Read the entries below and pull out each line with the string "DGND".

Data to examine:
^^^^

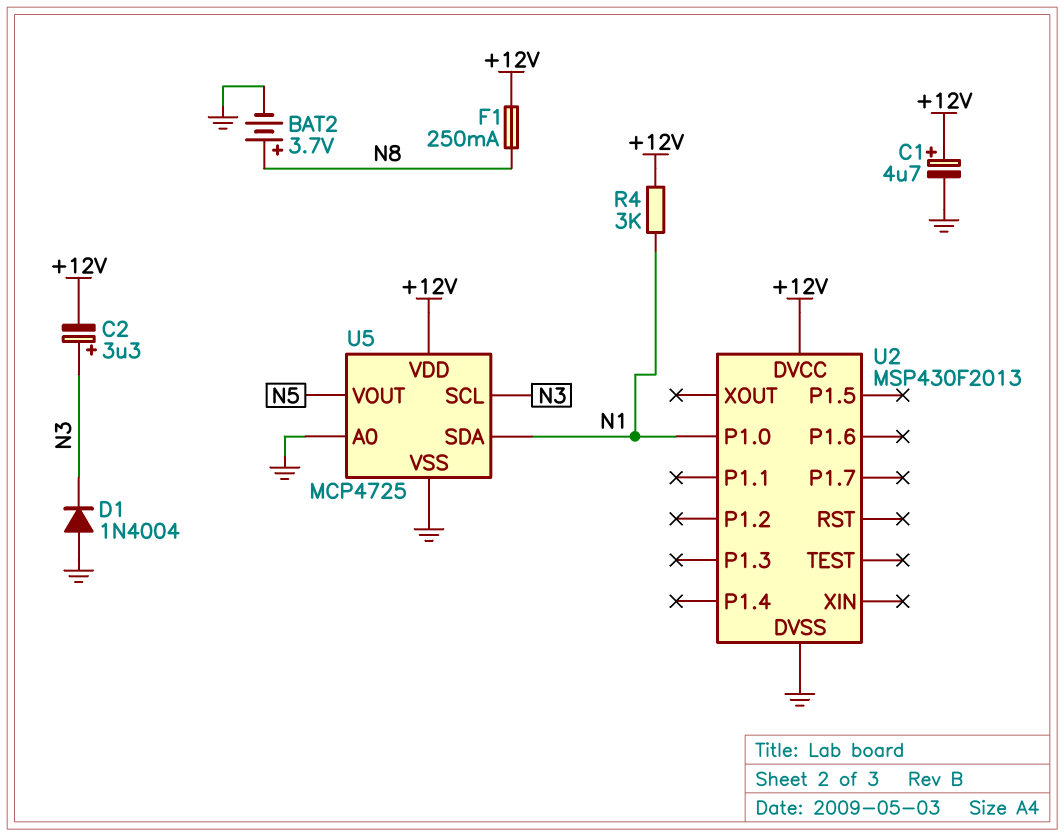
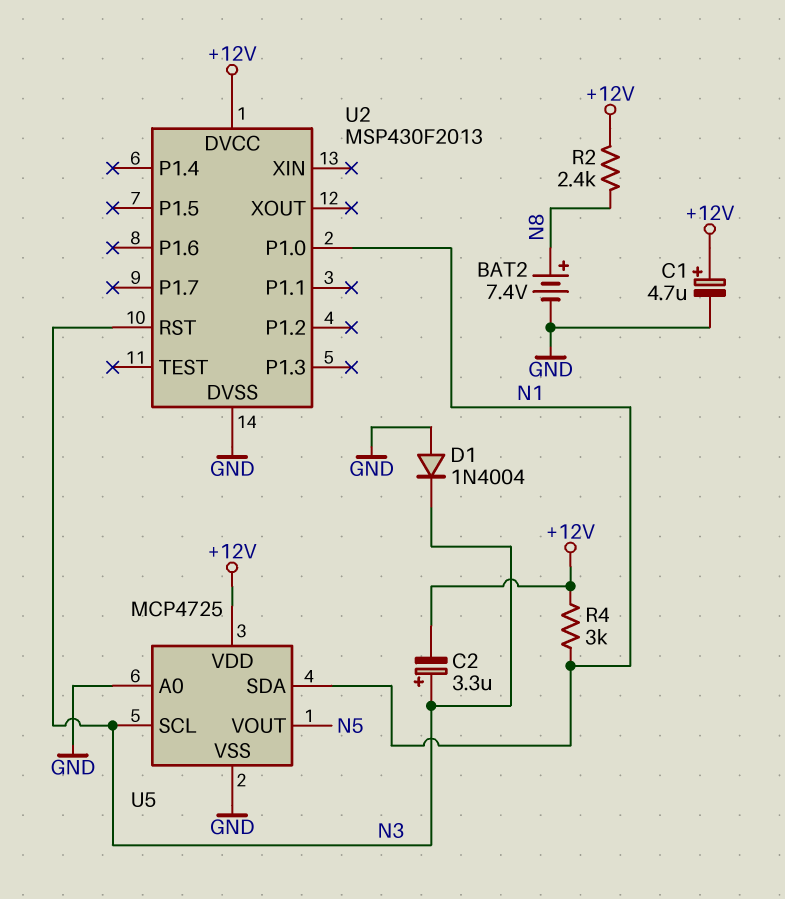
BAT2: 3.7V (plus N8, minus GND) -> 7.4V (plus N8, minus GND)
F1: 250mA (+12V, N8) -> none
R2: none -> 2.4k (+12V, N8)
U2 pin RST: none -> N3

^^^^

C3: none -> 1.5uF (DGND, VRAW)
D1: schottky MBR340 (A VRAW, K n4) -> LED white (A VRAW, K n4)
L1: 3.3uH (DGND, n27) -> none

^^^^

Exercise result:
C3: none -> 1.5uF (DGND, VRAW)
L1: 3.3uH (DGND, n27) -> none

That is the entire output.